Copy every record verbatim. Leave the pictures out.

Data records

═══

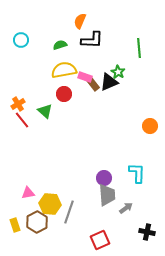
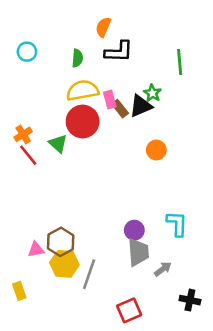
green semicircle: (60, 45) -> (77, 58), turned 112
pink rectangle: (85, 77) -> (110, 100), turned 56
red circle: (64, 94) -> (83, 122), size x1.6
orange circle: (150, 126) -> (156, 150), moved
brown hexagon: (37, 222) -> (61, 242), moved

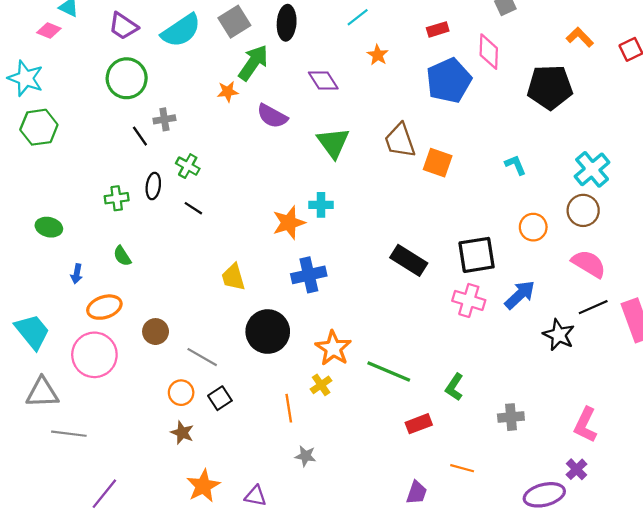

═══

Output of the exercise
green semicircle: (60, 45) -> (77, 58), turned 112
pink rectangle: (85, 77) -> (110, 100), turned 56
red circle: (64, 94) -> (83, 122), size x1.6
orange circle: (150, 126) -> (156, 150), moved
brown hexagon: (37, 222) -> (61, 242), moved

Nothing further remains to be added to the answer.